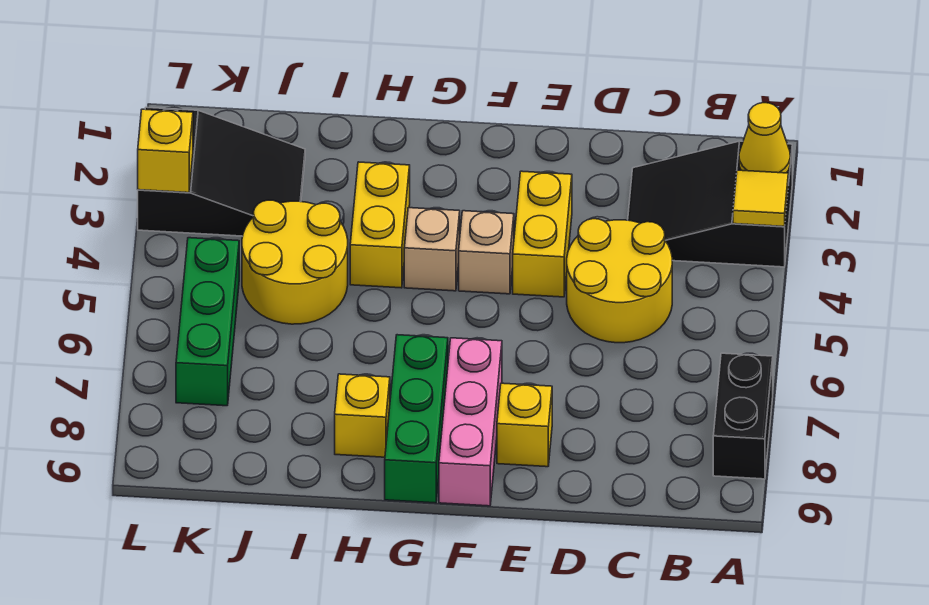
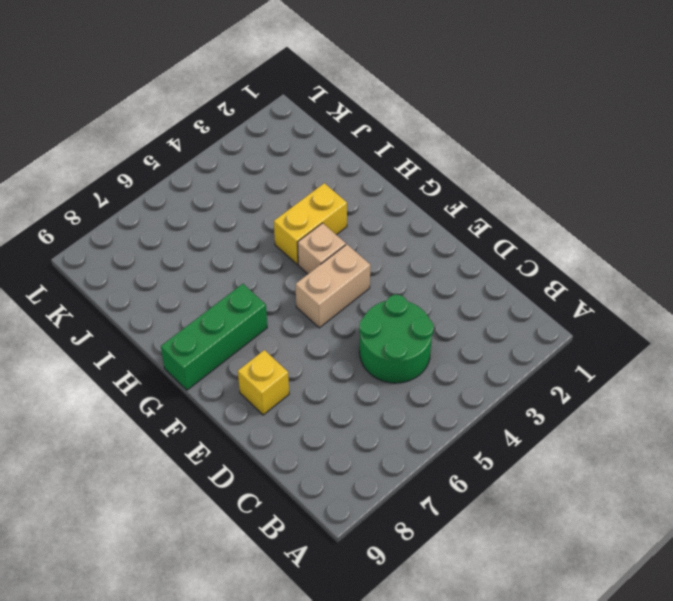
green round brick C4:D5 level 1 -> yellow round brick C4:D5 level 1
tan brick F4:F5 level 1 -> tan brick F4 level 1
none -> black slope A2:C3 level 1 top A
none -> black brick A7:A8 level 1
none -> yellow brick E3:E4 level 1

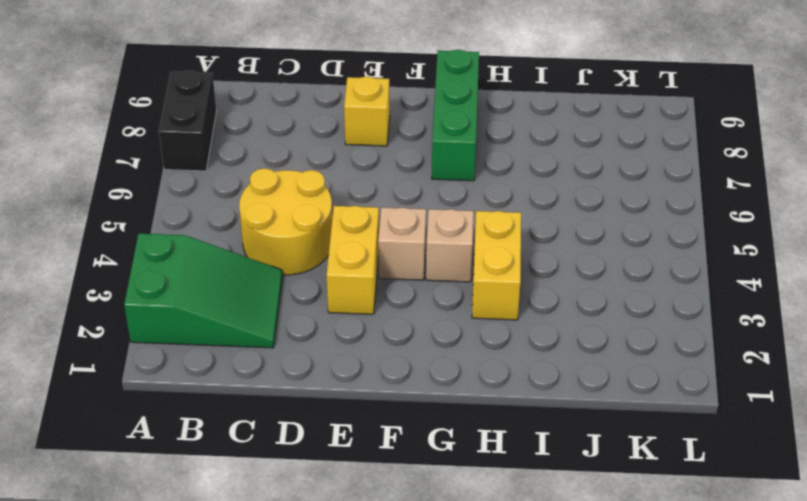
green slope A2:C3 level 1 top A -> black slope A2:C3 level 1 top A
none -> pink brick F7:F9 level 1
none -> yellow brick H8 level 1
none -> yellow round brick I4:J5 level 1

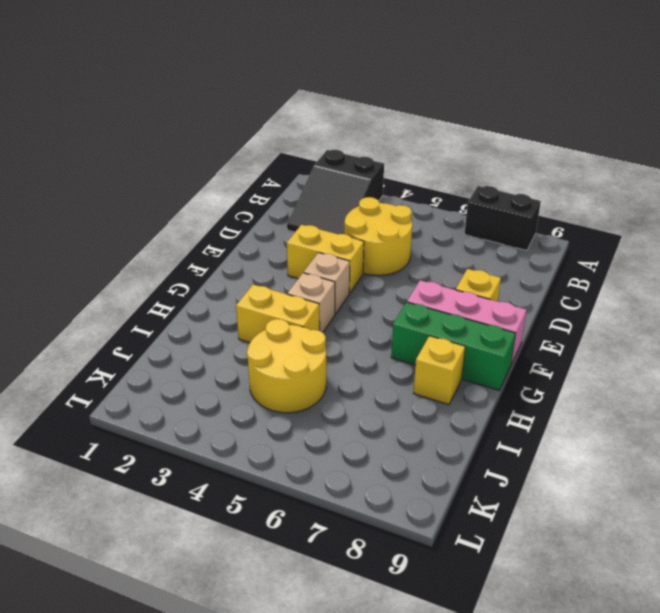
none -> black slope J2:L3 level 1 top L
none -> green brick K5:K7 level 1
none -> yellow cone A2 level 2

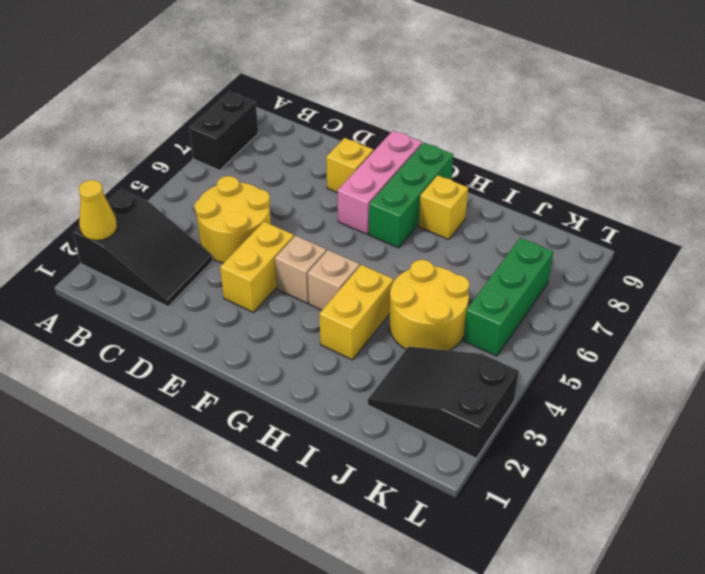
none -> yellow tile A3 level 2
none -> yellow brick L3 level 2

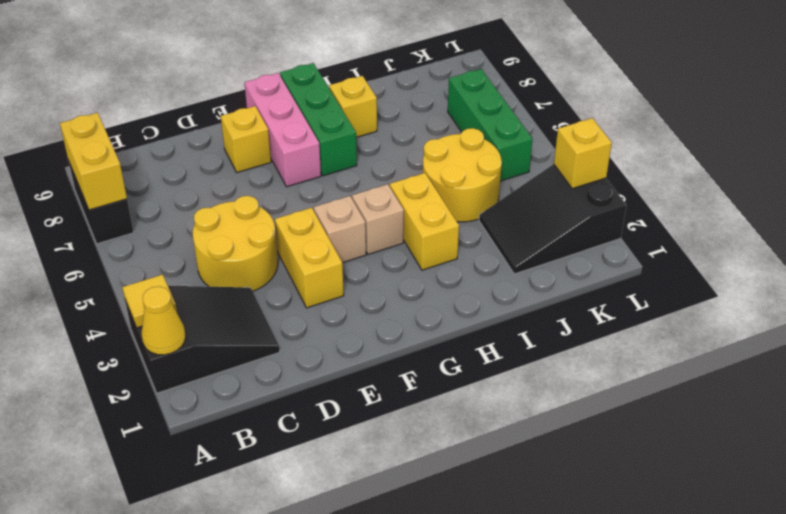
yellow brick A7:A8 level 2 -> none

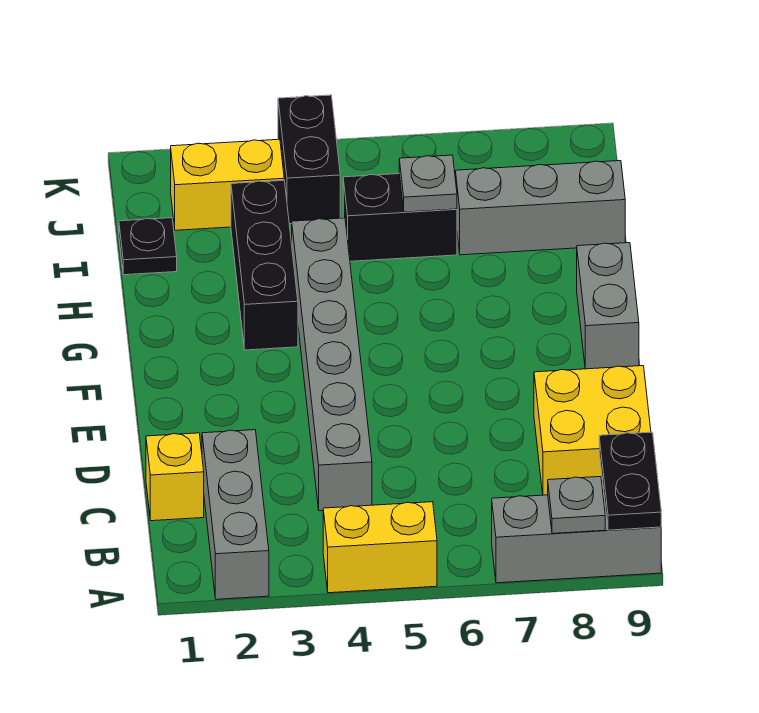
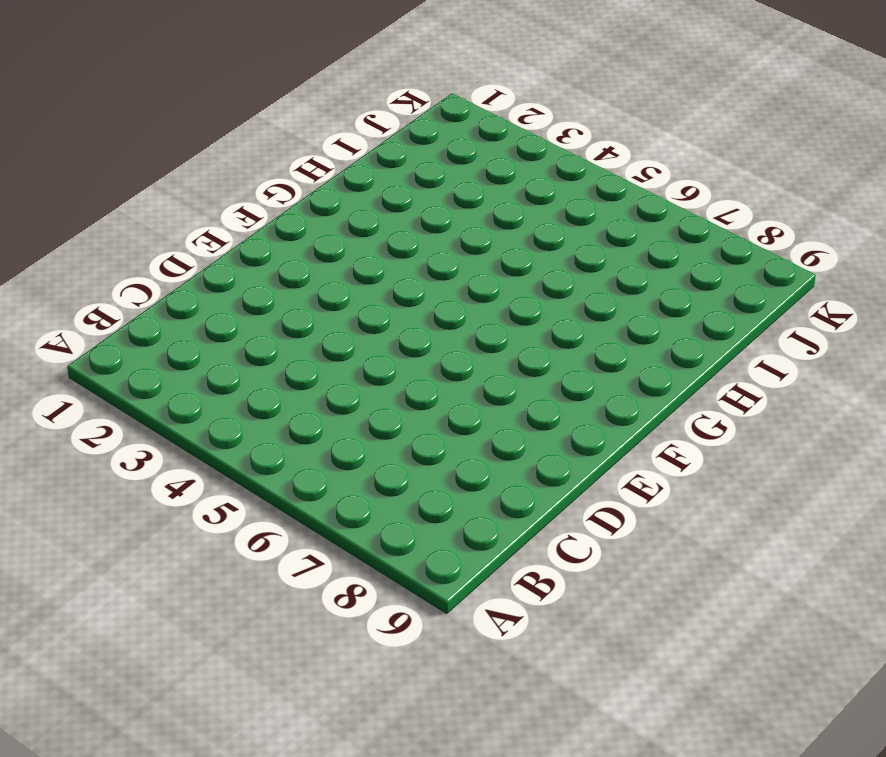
none -> grey brick A2:C2 level 1
none -> yellow brick A4:A5 level 1
none -> grey brick A7:A9 level 1

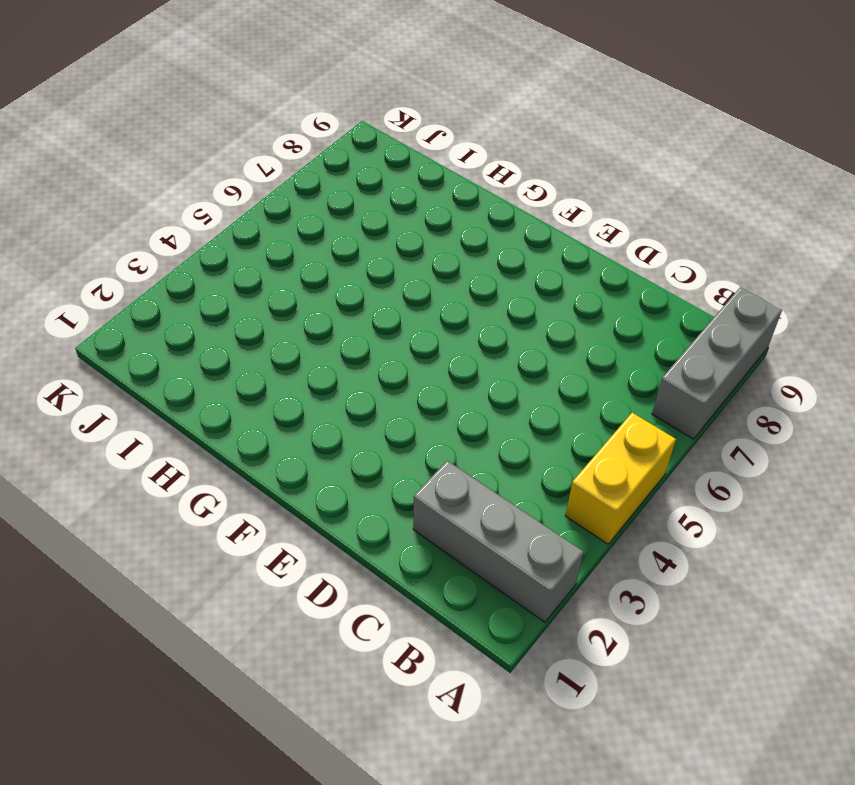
none -> yellow brick C1 level 1
none -> grey brick C4:H4 level 1
none -> yellow brick C8:D9 level 1

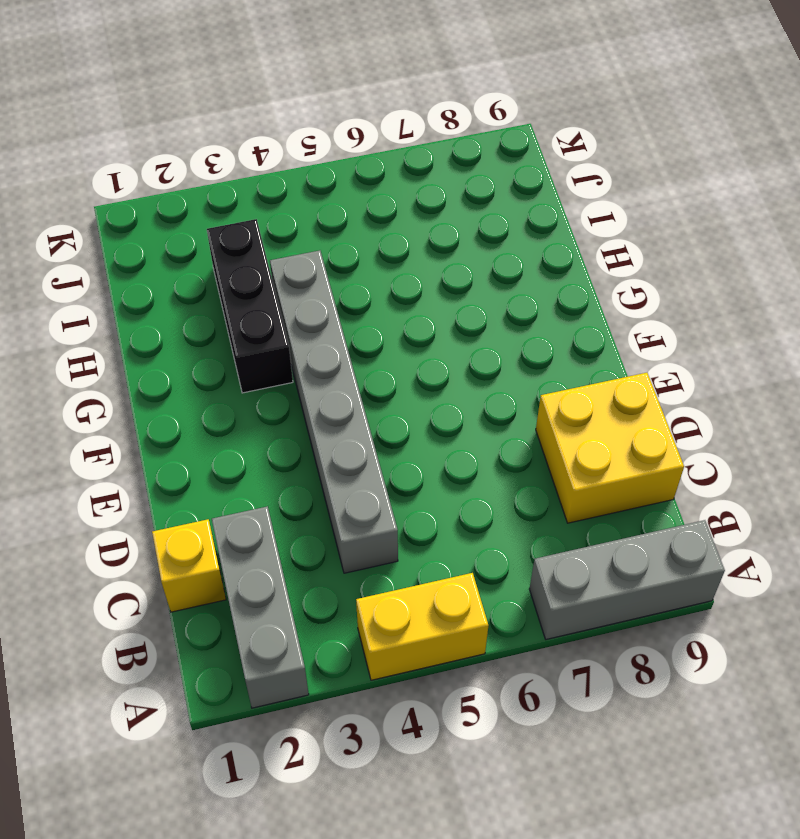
none -> grey brick F9:G9 level 1
none -> black plate I1 level 1
none -> black brick I5:I6 level 1

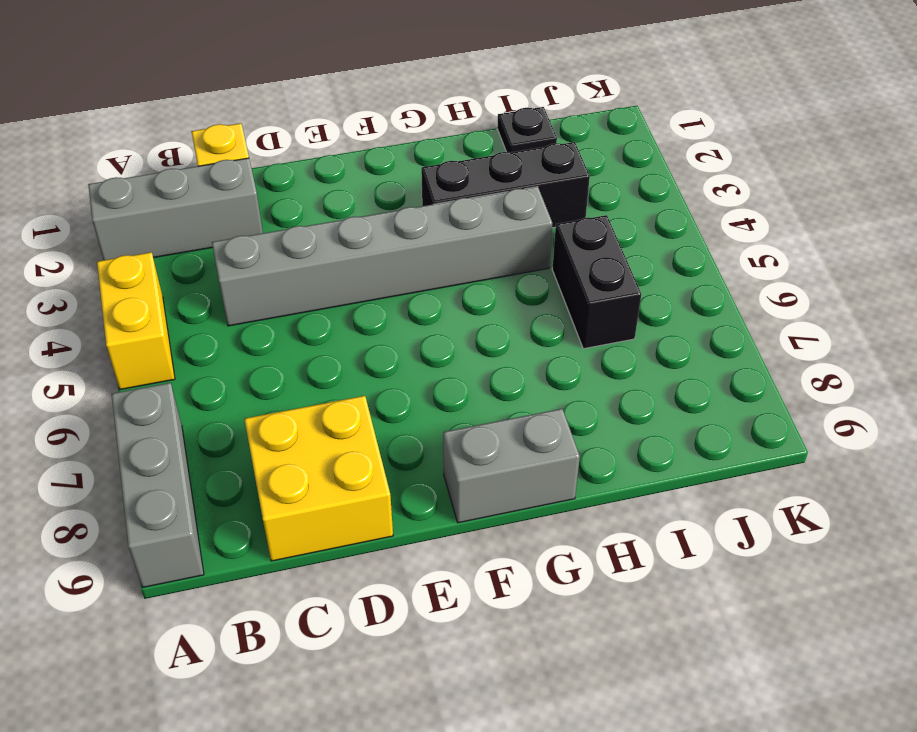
none -> grey brick I7:I9 level 1
none -> yellow brick J2:J3 level 1
none -> black brick J4:K4 level 1

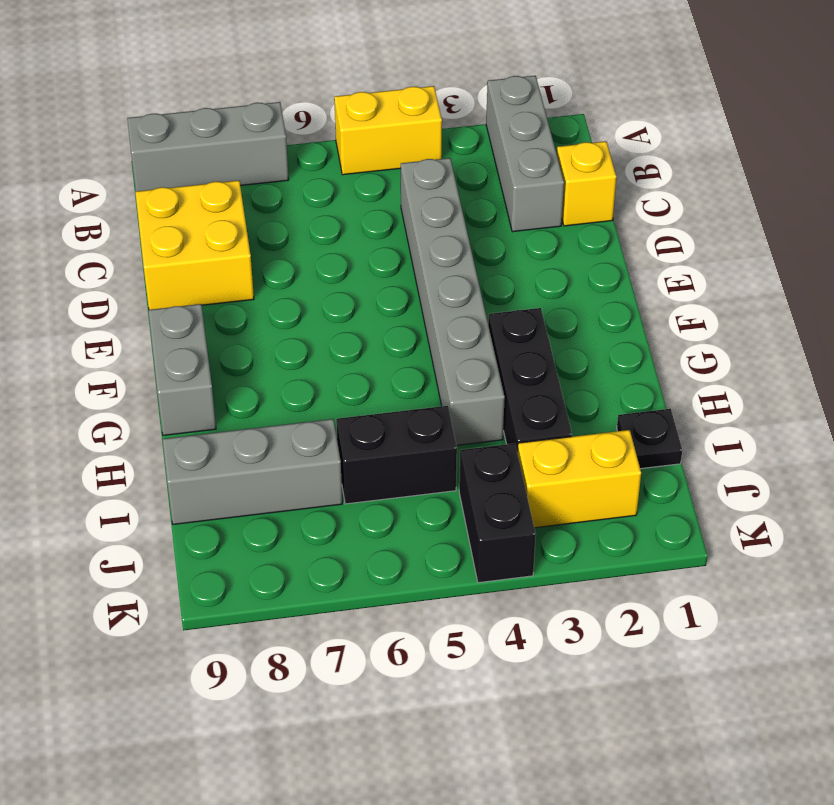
none -> grey plate A8 level 2
none -> black plate A9:B9 level 2
none -> grey plate I6 level 2

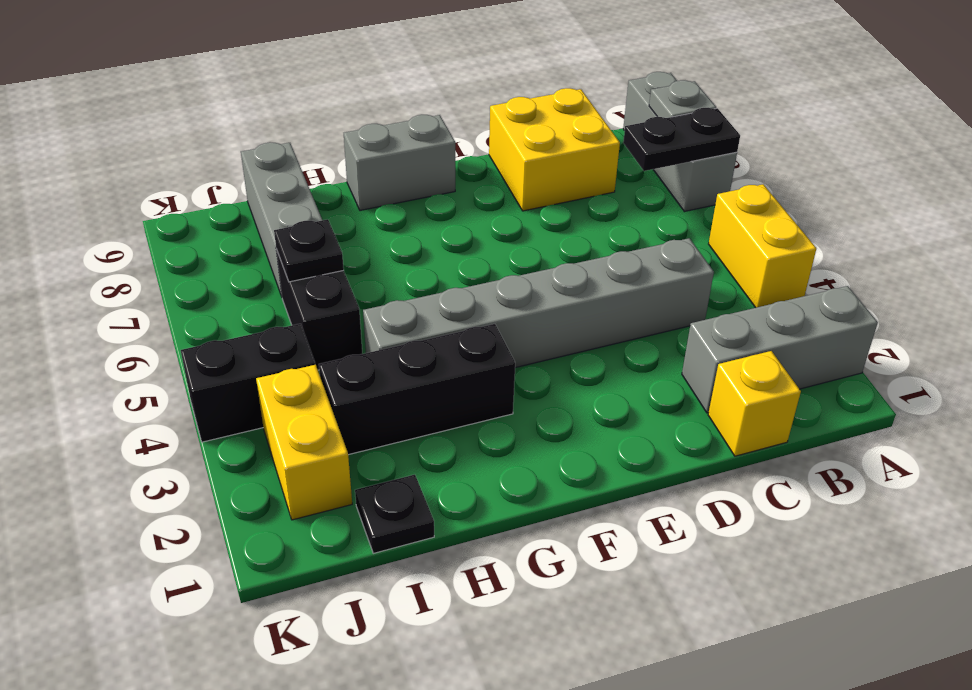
black plate A7:B7 level 2 -> black plate A9:B9 level 2
black plate I6 level 2 -> grey plate I6 level 2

**Aim of the task**
Restate word for word the lines from the line with "yellow brick A7:A8 level 2 -> none" to the last line of the records above, inclusive, and omit every picture.

**Output for this exercise**
yellow brick A7:A8 level 2 -> none

none -> grey brick A2:C2 level 1
none -> yellow brick A4:A5 level 1
none -> grey brick A7:A9 level 1

none -> yellow brick C1 level 1
none -> grey brick C4:H4 level 1
none -> yellow brick C8:D9 level 1

none -> grey brick F9:G9 level 1
none -> black plate I1 level 1
none -> black brick I5:I6 level 1

none -> grey brick I7:I9 level 1
none -> yellow brick J2:J3 level 1
none -> black brick J4:K4 level 1

none -> grey plate A8 level 2
none -> black plate A9:B9 level 2
none -> grey plate I6 level 2

black plate A7:B7 level 2 -> black plate A9:B9 level 2
black plate I6 level 2 -> grey plate I6 level 2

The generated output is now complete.